-- Spatial reasoning data --

::::

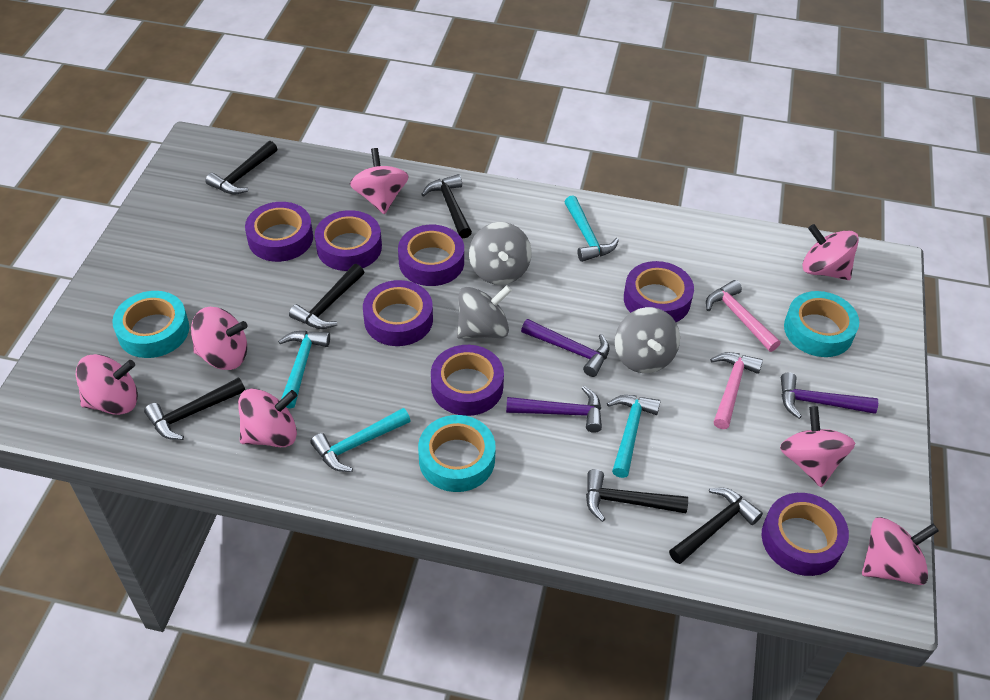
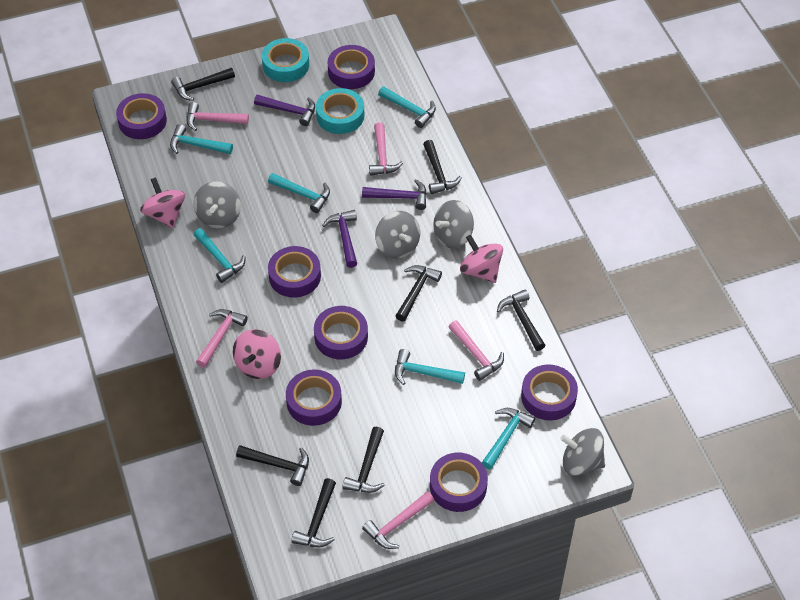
black hammer: 6 -> 7
grey spinning top: 3 -> 4
pink hammer: 2 -> 5
pink spinning top: 7 -> 3
turquoise hammer: 4 -> 6
turquoise tape: 3 -> 2

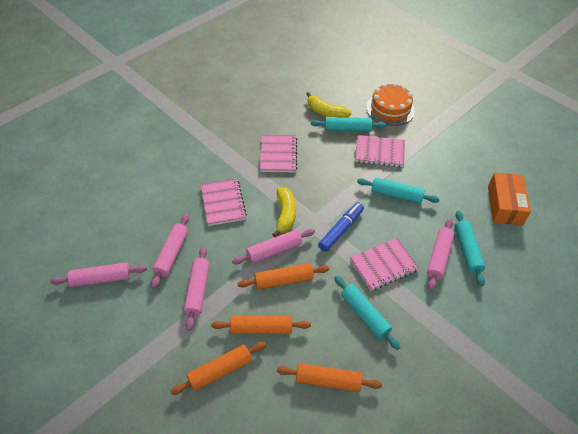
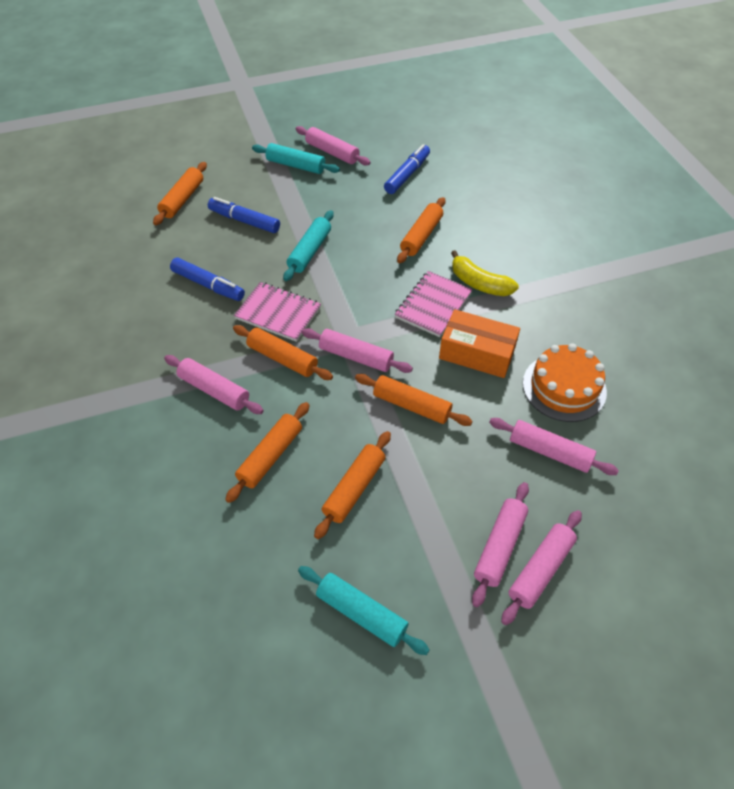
blue marker: 1 -> 3
orange rolling pin: 4 -> 6
pink notebook: 4 -> 2
pink rolling pin: 5 -> 6
turquoise rolling pin: 4 -> 3
yellow banana: 2 -> 1

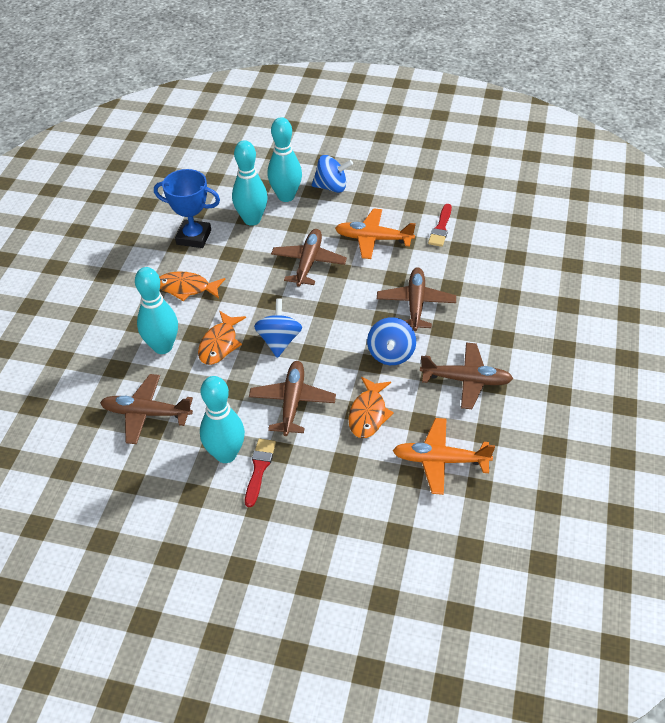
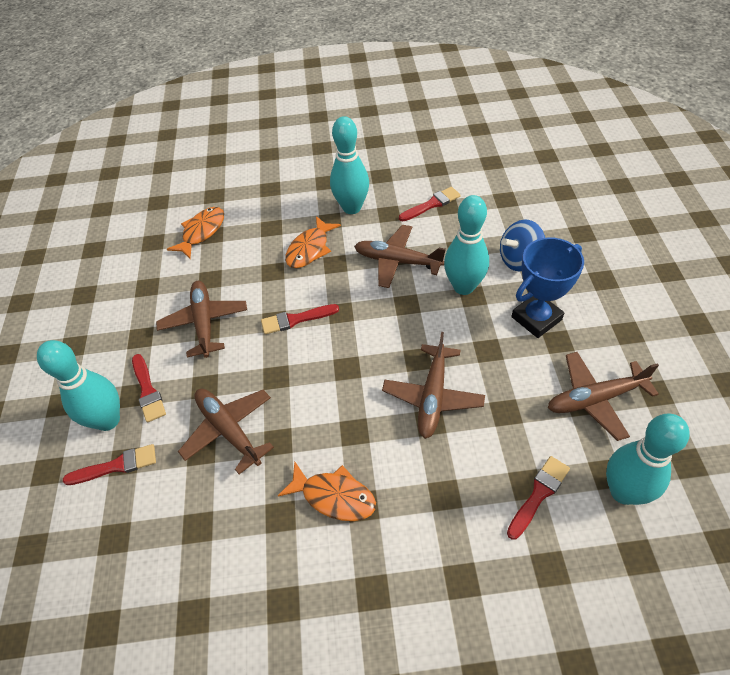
blue spinning top: 3 -> 1
orange plane: 2 -> 0
red brush: 2 -> 5

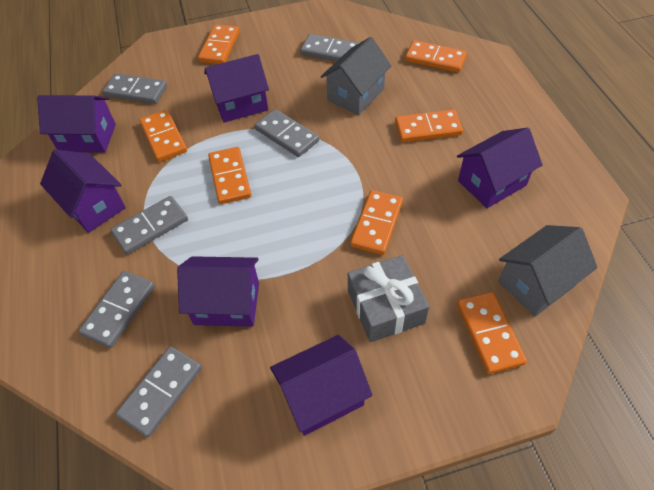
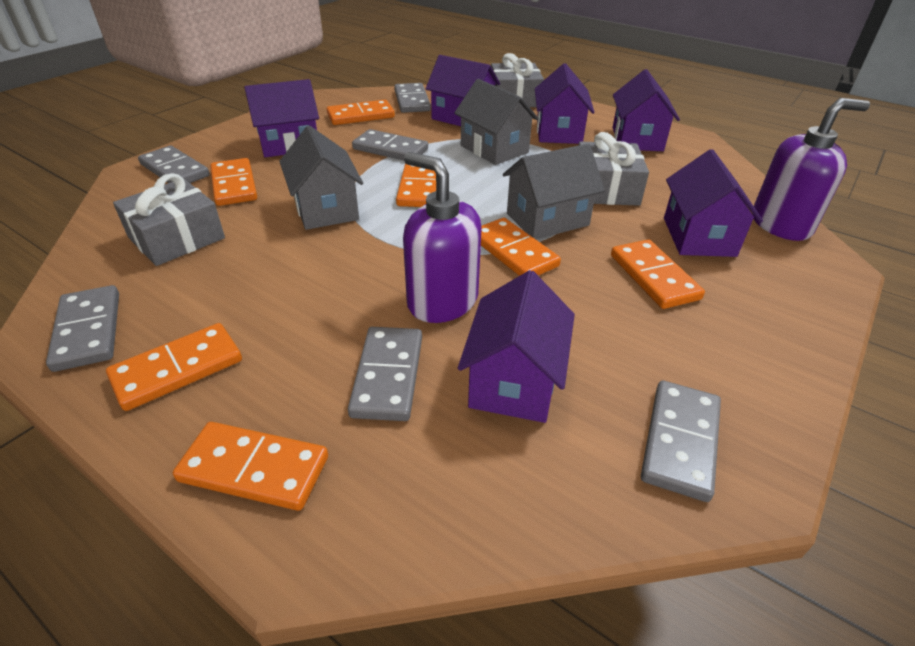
grey gift: 1 -> 3
grey house: 2 -> 3
purple soap dispenser: 0 -> 2

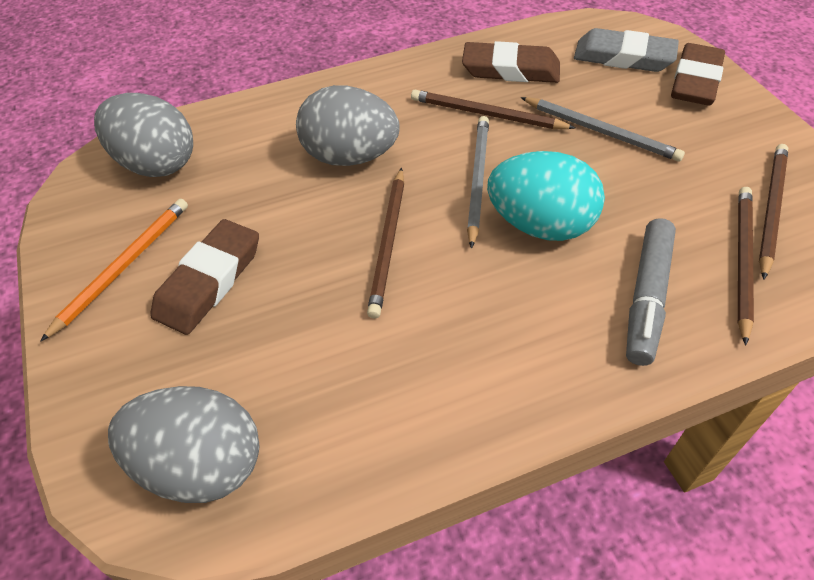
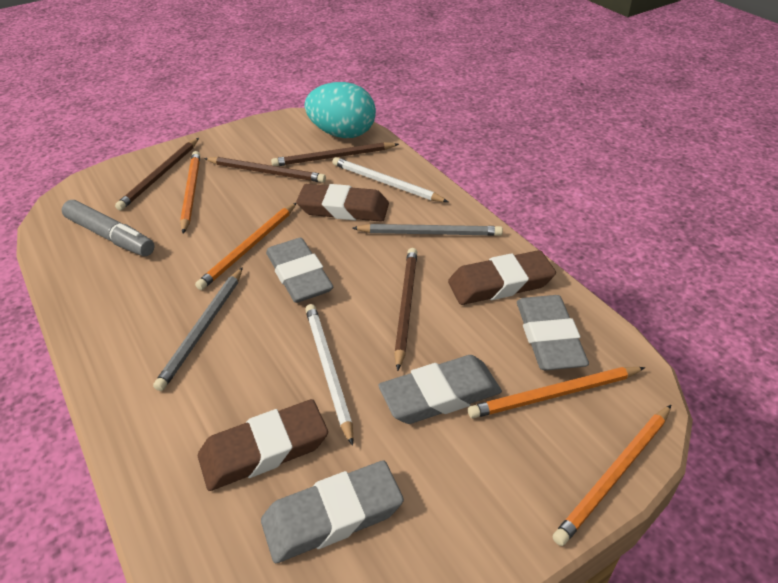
grey egg: 3 -> 0
grey eraser: 1 -> 4
orange pencil: 1 -> 4
white pencil: 0 -> 2

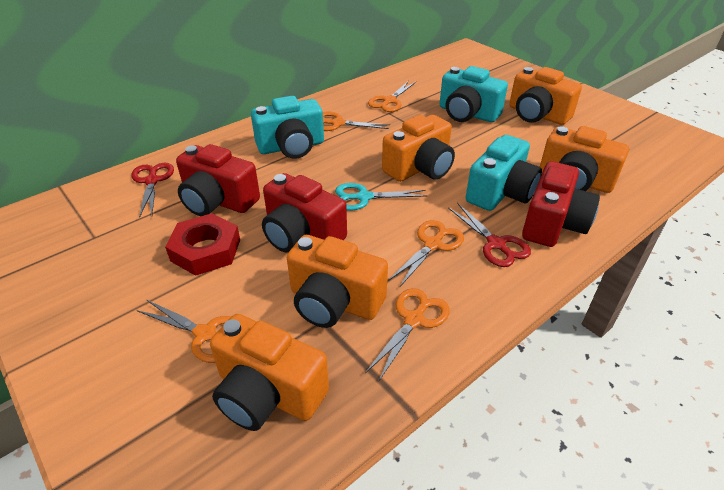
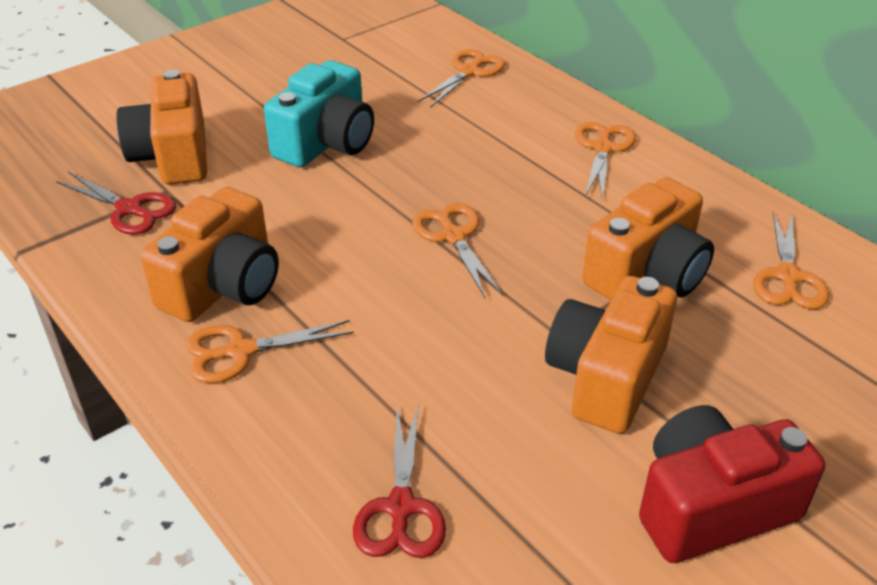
orange camera: 5 -> 4
red camera: 3 -> 1
red nut: 1 -> 0
turquoise camera: 3 -> 1
turquoise scissors: 1 -> 0

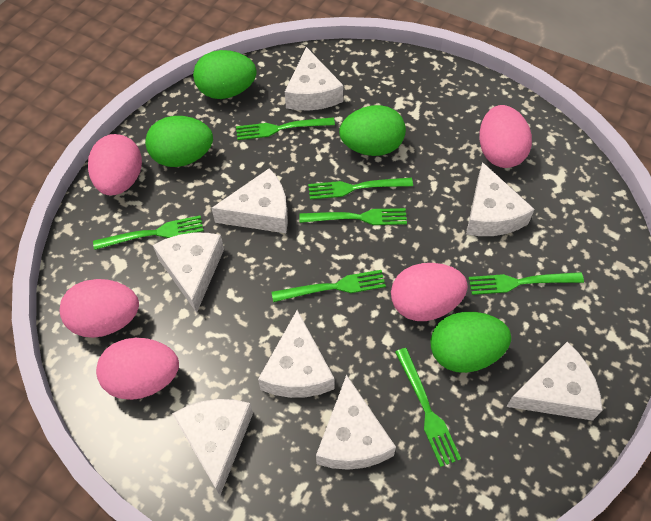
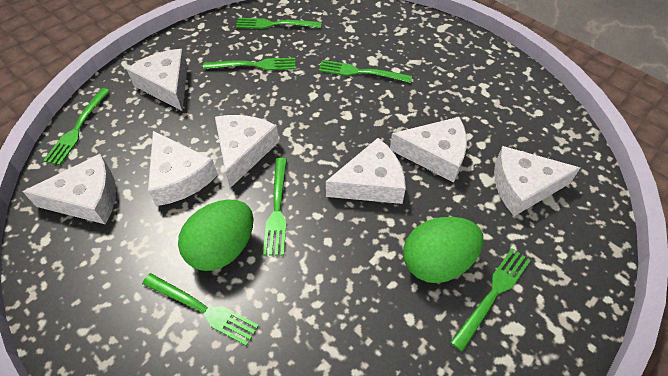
green egg: 4 -> 2
pink egg: 5 -> 0
white cheese: 8 -> 7

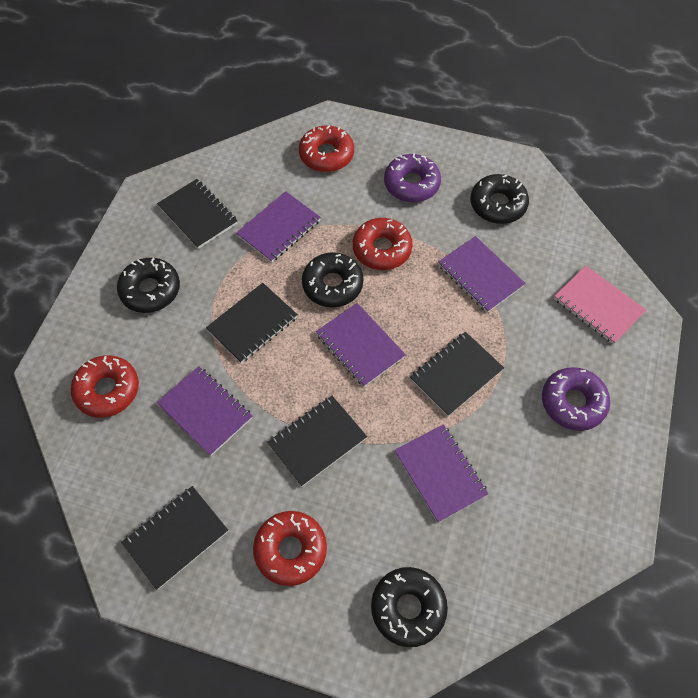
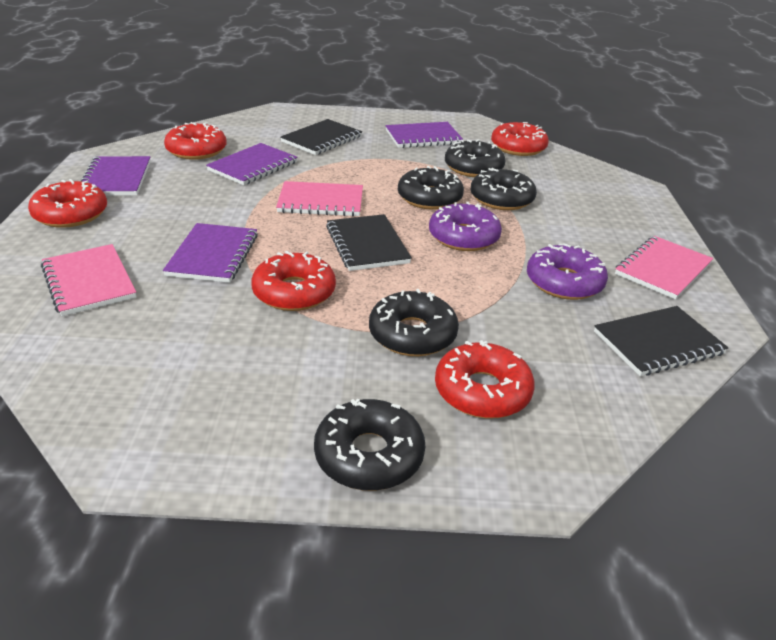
black donut: 4 -> 5
black notebook: 5 -> 3
pink notebook: 1 -> 3
purple notebook: 5 -> 4
red donut: 4 -> 5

::::

-- PROBLEM REQUIREMENTS --
When a line in the entries above contains "spinning", count it; please answer with the number only.

-- ANSWER BOX --
3